(What you have to do): Give exactly the lines from the one that contains "AUDIO3 pin TX: none -> D4" through the end of the entries below, both included; the pictures stay out.

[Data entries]
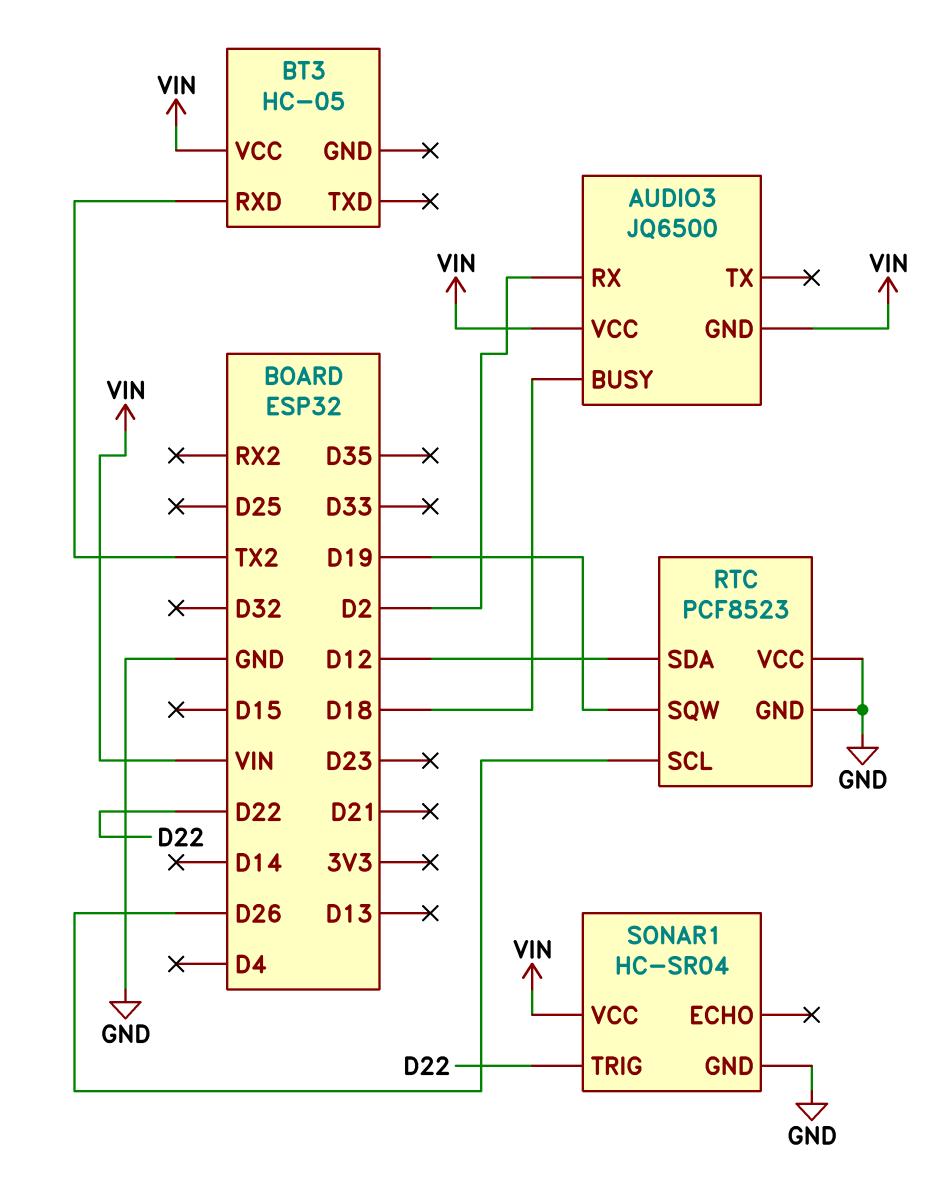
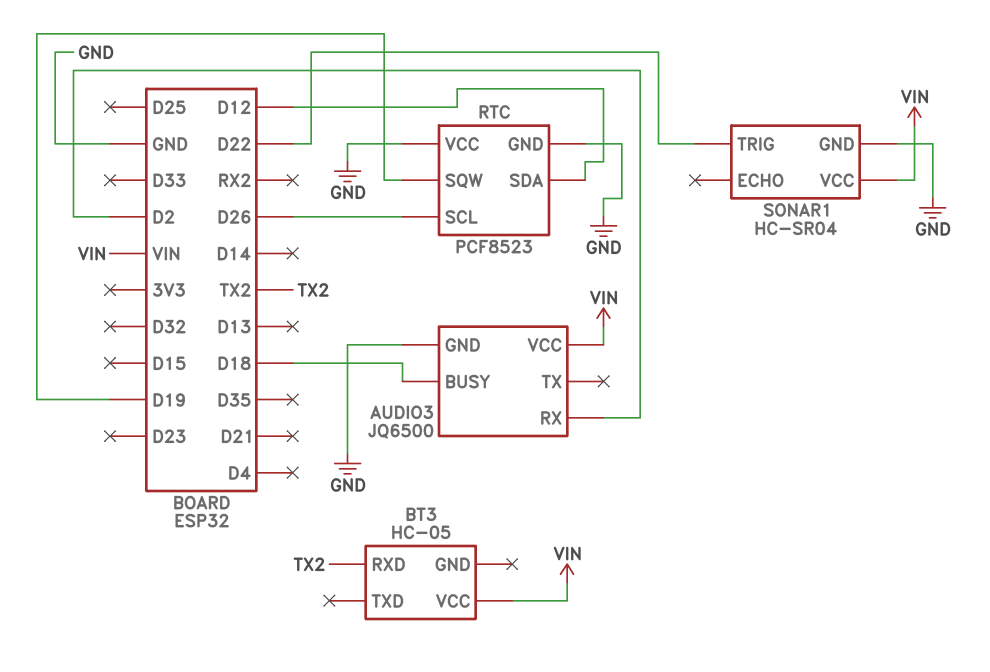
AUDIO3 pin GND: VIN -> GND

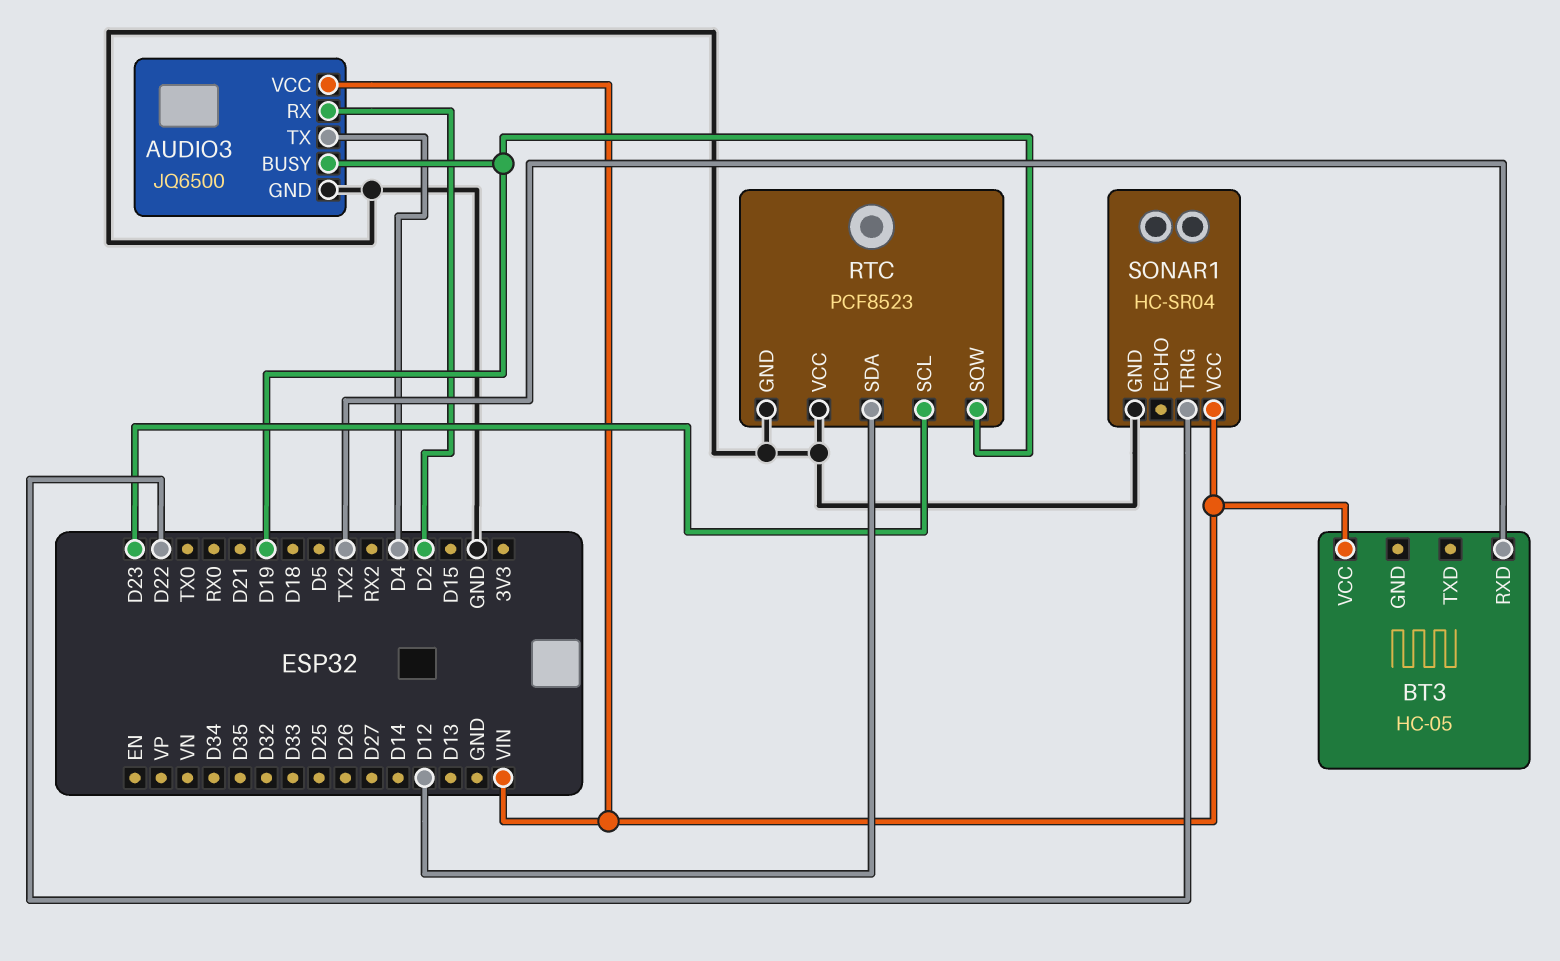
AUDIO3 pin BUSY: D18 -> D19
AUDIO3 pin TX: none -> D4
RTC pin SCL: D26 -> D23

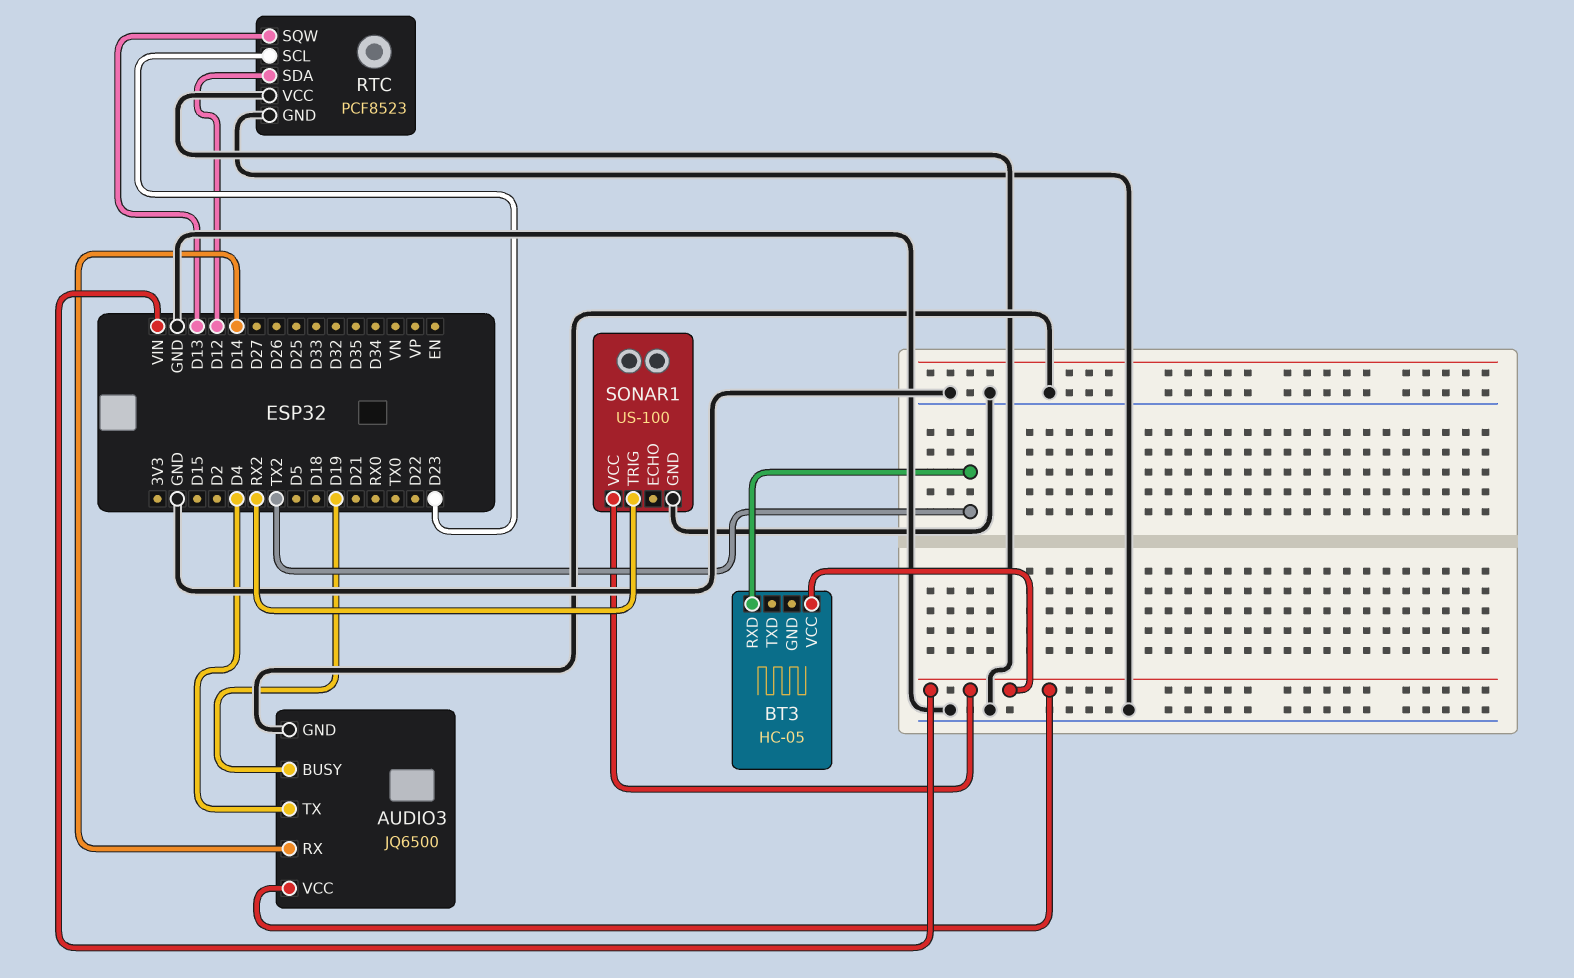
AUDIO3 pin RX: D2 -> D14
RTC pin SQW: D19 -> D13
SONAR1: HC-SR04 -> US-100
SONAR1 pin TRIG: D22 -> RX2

(Solution):
AUDIO3 pin TX: none -> D4
RTC pin SCL: D26 -> D23

AUDIO3 pin RX: D2 -> D14
RTC pin SQW: D19 -> D13
SONAR1: HC-SR04 -> US-100
SONAR1 pin TRIG: D22 -> RX2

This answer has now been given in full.